↓

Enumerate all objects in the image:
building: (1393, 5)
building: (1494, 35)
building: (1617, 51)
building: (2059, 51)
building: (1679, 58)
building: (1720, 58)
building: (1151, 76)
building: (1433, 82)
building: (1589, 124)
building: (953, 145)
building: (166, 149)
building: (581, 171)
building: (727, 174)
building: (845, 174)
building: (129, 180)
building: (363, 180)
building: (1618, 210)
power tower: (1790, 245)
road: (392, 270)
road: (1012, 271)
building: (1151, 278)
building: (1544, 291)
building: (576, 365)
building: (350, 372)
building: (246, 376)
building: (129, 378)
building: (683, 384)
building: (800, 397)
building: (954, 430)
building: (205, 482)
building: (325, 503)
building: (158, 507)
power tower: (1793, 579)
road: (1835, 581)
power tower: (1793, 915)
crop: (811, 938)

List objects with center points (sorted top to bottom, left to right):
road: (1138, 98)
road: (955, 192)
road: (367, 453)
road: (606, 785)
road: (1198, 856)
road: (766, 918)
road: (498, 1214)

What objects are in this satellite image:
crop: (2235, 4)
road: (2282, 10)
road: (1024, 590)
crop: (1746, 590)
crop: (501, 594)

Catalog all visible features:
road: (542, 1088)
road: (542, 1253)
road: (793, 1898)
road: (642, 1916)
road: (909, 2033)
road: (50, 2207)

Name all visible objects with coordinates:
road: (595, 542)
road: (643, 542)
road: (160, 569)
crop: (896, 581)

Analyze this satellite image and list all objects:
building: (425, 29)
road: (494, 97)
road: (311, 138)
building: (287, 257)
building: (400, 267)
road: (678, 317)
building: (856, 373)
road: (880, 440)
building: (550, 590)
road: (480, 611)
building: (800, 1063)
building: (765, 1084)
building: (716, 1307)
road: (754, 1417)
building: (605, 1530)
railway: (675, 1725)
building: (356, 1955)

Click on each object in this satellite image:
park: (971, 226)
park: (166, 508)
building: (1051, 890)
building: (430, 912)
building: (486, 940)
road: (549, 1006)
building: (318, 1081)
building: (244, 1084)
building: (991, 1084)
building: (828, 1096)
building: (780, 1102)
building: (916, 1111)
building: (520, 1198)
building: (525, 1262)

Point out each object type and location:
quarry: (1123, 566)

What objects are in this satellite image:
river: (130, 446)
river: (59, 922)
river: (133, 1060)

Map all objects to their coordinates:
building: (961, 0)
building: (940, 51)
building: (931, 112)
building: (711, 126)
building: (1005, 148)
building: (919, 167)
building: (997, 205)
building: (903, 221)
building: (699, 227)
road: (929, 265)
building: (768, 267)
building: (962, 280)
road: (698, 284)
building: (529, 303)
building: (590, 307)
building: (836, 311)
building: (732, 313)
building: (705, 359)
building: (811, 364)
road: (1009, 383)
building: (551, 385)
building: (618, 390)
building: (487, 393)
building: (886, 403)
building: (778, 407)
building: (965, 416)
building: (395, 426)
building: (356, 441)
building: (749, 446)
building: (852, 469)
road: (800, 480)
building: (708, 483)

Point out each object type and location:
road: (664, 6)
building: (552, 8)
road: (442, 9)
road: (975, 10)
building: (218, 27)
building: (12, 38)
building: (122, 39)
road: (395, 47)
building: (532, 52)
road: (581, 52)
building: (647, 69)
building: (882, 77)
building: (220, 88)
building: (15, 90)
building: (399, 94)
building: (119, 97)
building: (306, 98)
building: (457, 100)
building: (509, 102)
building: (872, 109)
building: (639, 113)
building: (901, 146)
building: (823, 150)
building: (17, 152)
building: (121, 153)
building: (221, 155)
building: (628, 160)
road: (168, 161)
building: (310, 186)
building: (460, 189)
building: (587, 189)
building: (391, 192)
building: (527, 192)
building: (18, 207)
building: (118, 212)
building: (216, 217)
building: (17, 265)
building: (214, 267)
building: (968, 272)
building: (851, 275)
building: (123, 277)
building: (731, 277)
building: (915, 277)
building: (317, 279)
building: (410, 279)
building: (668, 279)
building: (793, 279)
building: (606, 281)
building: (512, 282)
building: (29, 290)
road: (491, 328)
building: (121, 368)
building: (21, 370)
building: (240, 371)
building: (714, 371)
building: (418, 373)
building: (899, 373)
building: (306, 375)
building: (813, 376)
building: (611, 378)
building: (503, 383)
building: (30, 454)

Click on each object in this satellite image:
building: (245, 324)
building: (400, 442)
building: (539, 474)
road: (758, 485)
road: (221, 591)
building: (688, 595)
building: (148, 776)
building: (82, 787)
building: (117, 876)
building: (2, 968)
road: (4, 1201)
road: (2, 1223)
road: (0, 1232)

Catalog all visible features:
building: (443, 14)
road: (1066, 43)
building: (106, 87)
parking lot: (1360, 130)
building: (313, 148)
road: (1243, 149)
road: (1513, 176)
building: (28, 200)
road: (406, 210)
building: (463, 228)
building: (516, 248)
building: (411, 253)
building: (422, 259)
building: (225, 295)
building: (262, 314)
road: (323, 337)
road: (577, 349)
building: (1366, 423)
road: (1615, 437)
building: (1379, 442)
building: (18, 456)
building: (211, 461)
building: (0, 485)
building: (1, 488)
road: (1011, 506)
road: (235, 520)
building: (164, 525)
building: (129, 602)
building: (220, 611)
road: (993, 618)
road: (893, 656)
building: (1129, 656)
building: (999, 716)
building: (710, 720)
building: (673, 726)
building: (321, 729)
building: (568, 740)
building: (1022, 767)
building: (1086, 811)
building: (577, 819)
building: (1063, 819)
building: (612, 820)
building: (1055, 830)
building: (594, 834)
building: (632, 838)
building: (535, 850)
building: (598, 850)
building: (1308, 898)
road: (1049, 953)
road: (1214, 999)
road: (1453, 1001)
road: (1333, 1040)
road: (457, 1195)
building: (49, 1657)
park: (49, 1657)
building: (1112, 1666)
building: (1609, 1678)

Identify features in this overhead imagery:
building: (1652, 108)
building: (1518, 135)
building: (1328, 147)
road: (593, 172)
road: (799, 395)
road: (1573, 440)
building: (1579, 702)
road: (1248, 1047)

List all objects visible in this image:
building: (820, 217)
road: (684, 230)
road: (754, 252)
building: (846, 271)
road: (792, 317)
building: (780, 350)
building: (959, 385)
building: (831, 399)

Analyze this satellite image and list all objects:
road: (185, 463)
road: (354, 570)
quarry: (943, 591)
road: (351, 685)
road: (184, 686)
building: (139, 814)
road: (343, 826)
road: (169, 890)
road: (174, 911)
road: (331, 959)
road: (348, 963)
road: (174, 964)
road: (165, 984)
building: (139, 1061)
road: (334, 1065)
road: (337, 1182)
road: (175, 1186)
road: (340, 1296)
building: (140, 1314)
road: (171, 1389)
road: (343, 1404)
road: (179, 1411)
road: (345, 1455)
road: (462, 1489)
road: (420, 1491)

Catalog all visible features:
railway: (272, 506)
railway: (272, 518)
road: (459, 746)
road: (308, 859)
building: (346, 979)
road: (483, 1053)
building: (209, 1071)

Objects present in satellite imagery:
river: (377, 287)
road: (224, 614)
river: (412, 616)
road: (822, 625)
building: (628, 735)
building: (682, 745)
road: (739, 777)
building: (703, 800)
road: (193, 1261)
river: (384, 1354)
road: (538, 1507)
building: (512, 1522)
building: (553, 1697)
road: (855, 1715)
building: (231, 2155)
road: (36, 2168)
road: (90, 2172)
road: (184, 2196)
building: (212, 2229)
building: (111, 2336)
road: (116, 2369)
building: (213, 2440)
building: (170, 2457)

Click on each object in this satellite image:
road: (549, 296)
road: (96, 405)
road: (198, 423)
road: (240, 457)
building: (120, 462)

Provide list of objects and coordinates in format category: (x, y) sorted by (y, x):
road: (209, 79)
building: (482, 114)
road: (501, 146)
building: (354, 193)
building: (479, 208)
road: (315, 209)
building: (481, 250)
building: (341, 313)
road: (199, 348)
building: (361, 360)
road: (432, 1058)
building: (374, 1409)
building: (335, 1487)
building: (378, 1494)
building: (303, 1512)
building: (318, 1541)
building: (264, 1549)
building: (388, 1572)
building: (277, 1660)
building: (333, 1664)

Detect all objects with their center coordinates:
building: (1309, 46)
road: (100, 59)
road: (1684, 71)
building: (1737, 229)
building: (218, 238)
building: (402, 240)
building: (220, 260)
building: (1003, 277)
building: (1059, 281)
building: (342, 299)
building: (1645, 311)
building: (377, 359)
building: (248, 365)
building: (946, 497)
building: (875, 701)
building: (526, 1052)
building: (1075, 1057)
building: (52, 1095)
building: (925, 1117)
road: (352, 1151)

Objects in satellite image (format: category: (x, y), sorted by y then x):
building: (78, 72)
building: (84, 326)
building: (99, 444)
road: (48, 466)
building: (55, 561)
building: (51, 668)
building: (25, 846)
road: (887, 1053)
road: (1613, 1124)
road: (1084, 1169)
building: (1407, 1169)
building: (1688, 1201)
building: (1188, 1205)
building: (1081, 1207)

↑

If a line in the data contains the string "coordinates", copy it.

• [Your solution]:
Name all visible objects with coordinates:
Map all objects to their coordinates:
Provide list of objects and coordinates in format category: (x, y) sorted by (y, x):
Detect all objects with their center coordinates:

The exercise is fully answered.